▶ EXERCISE
Exact retyping of the data: please keep every word and drop each picture.

DATASET RECORDS Block Start

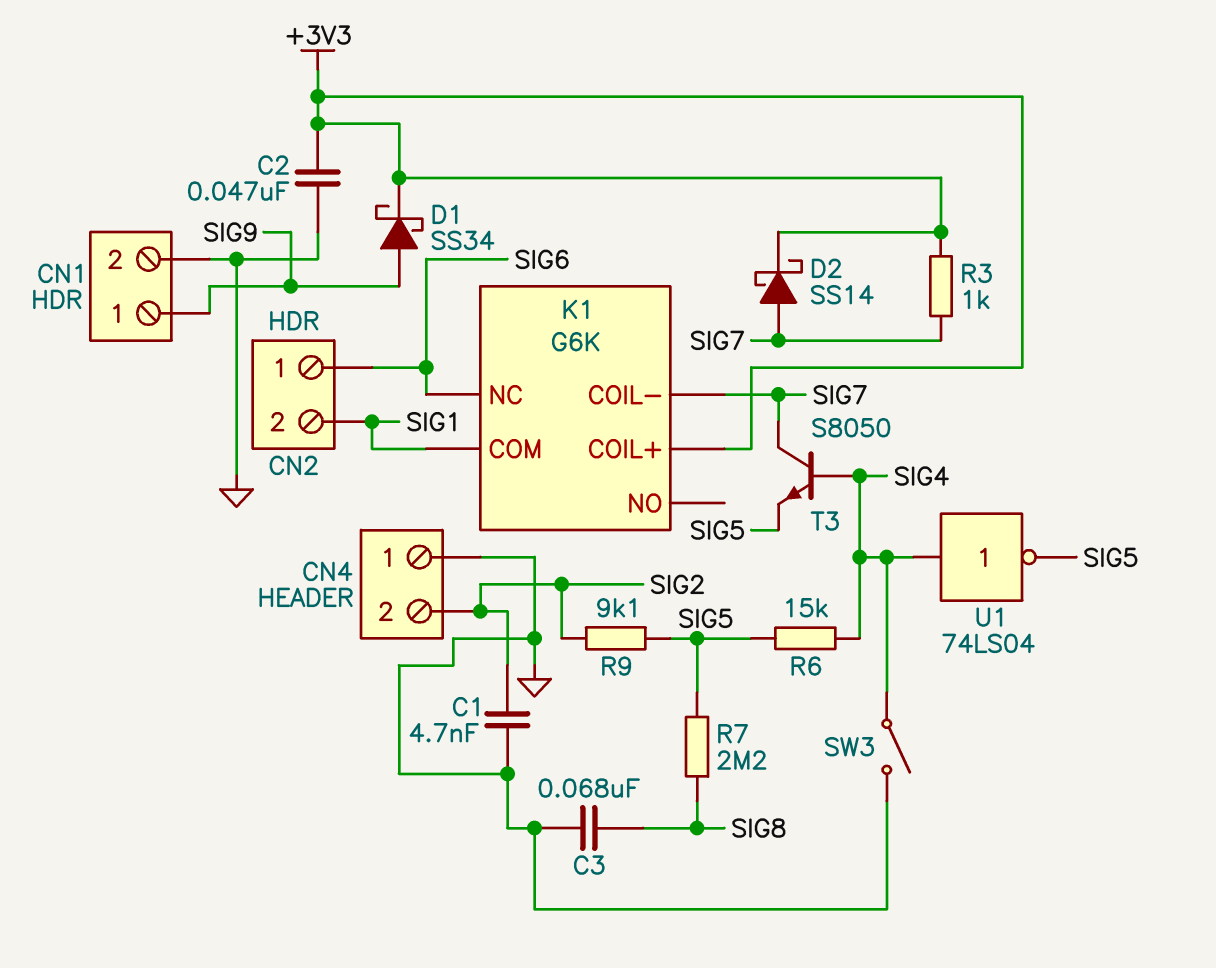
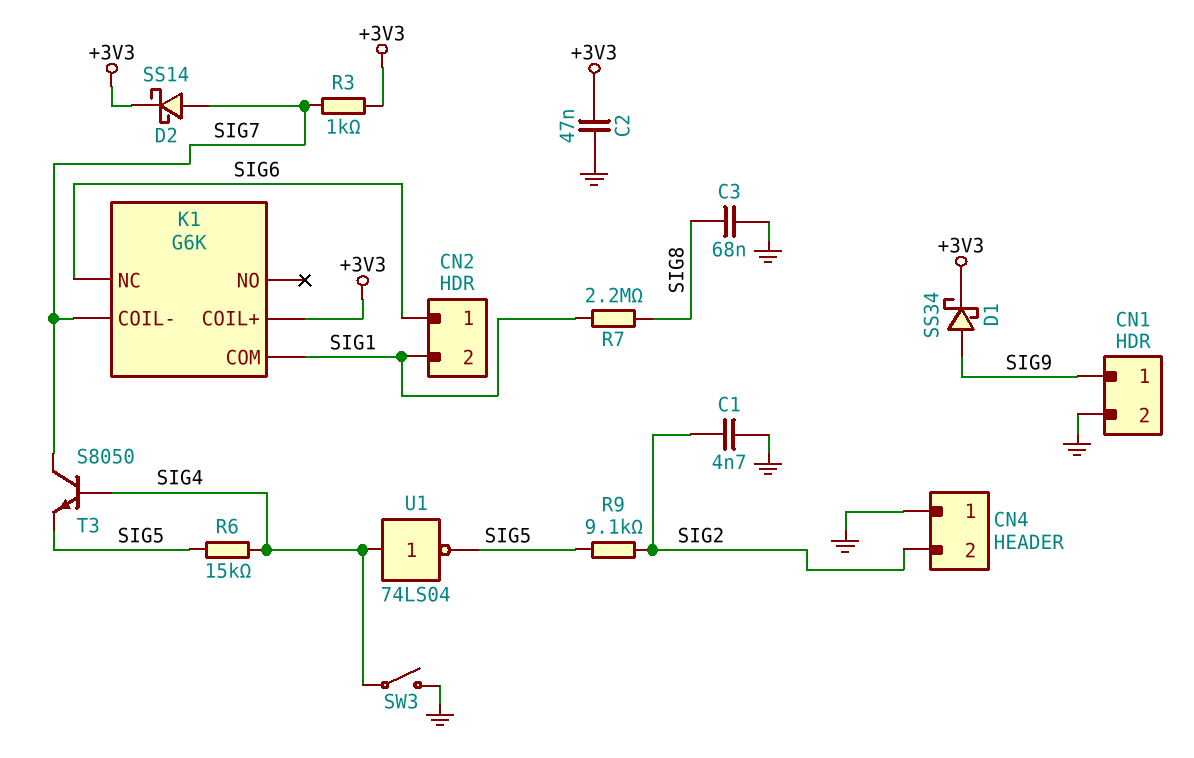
R7: 2.2M (SIG5, SIG8) -> 2.2M (SIG1, SIG8)

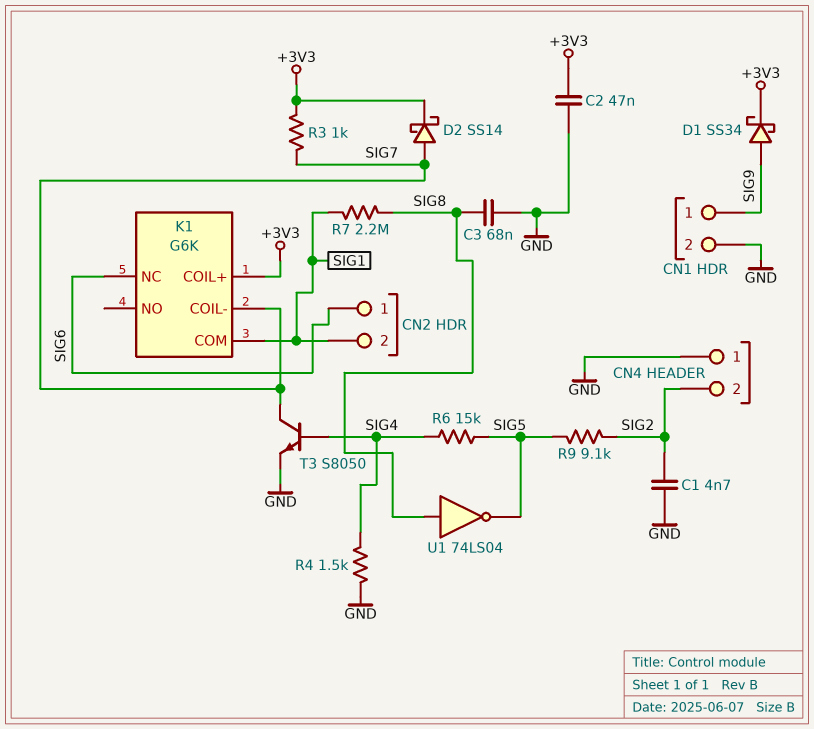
R4: none -> 1.5k (GND, SIG4)
SW3: switch (GND, SIG4) -> none
T3: NPN S8050 (B SIG4, C SIG7, E SIG5) -> NPN S8050 (B SIG4, C SIG7, E GND)
U1: NOT 74LS04 (in SIG4, out SIG5) -> NOT 74LS04 (in SIG8, out SIG5)

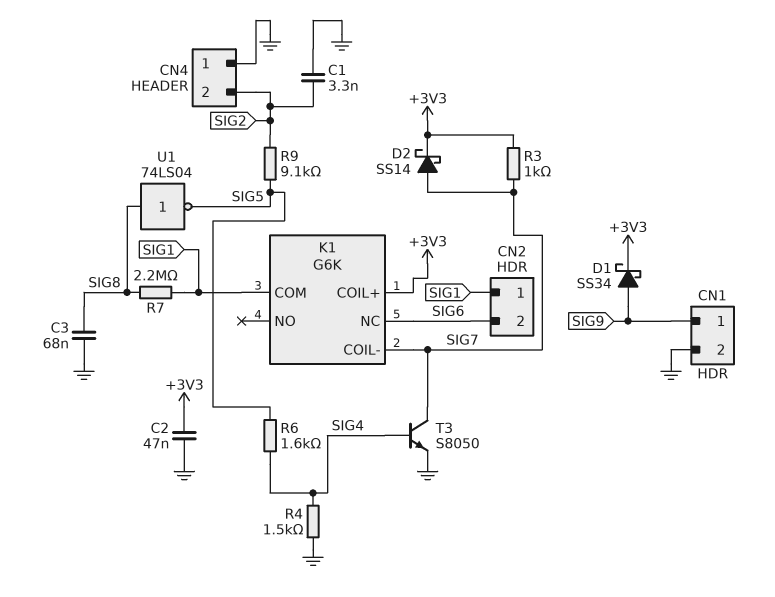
C1: 4.7nF (GND, SIG2) -> 3.3nF (GND, SIG2)
CN2 pin 1: SIG6 -> SIG1
CN2 pin 2: SIG1 -> SIG6
R6: 15k (SIG4, SIG5) -> 1.6k (SIG4, SIG5)

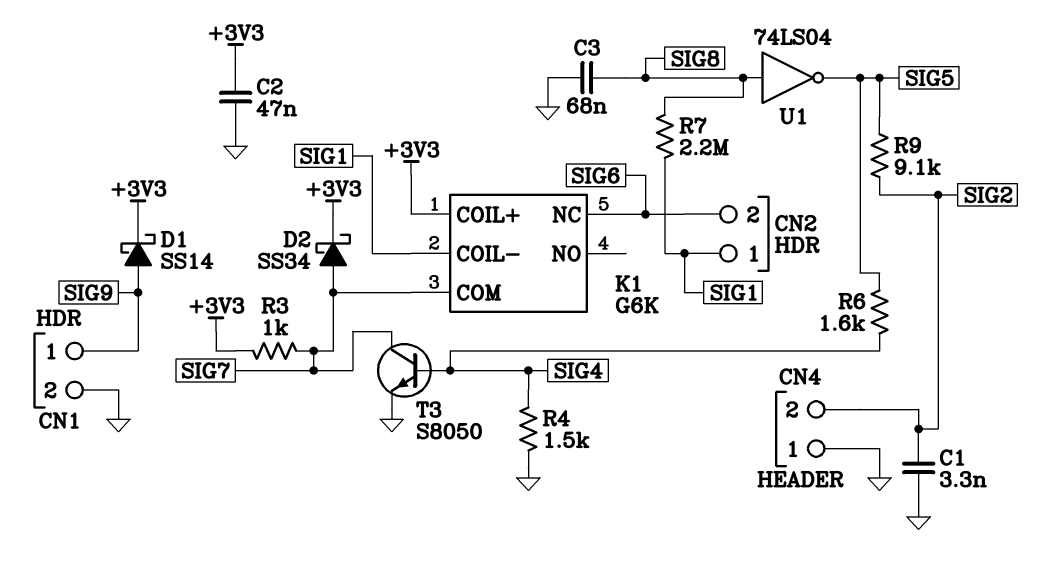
D1: schottky SS34 (A SIG9, K +3V3) -> schottky SS14 (A SIG9, K +3V3)
D2: schottky SS14 (A SIG7, K +3V3) -> schottky SS34 (A SIG7, K +3V3)
K1 pin COIL-: SIG7 -> SIG1
K1 pin COM: SIG1 -> SIG7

DATASET RECORDS Block End

▶ OUTPUT OF THE EXERCISE
R7: 2.2M (SIG5, SIG8) -> 2.2M (SIG1, SIG8)

R4: none -> 1.5k (GND, SIG4)
SW3: switch (GND, SIG4) -> none
T3: NPN S8050 (B SIG4, C SIG7, E SIG5) -> NPN S8050 (B SIG4, C SIG7, E GND)
U1: NOT 74LS04 (in SIG4, out SIG5) -> NOT 74LS04 (in SIG8, out SIG5)

C1: 4.7nF (GND, SIG2) -> 3.3nF (GND, SIG2)
CN2 pin 1: SIG6 -> SIG1
CN2 pin 2: SIG1 -> SIG6
R6: 15k (SIG4, SIG5) -> 1.6k (SIG4, SIG5)

D1: schottky SS34 (A SIG9, K +3V3) -> schottky SS14 (A SIG9, K +3V3)
D2: schottky SS14 (A SIG7, K +3V3) -> schottky SS34 (A SIG7, K +3V3)
K1 pin COIL-: SIG7 -> SIG1
K1 pin COM: SIG1 -> SIG7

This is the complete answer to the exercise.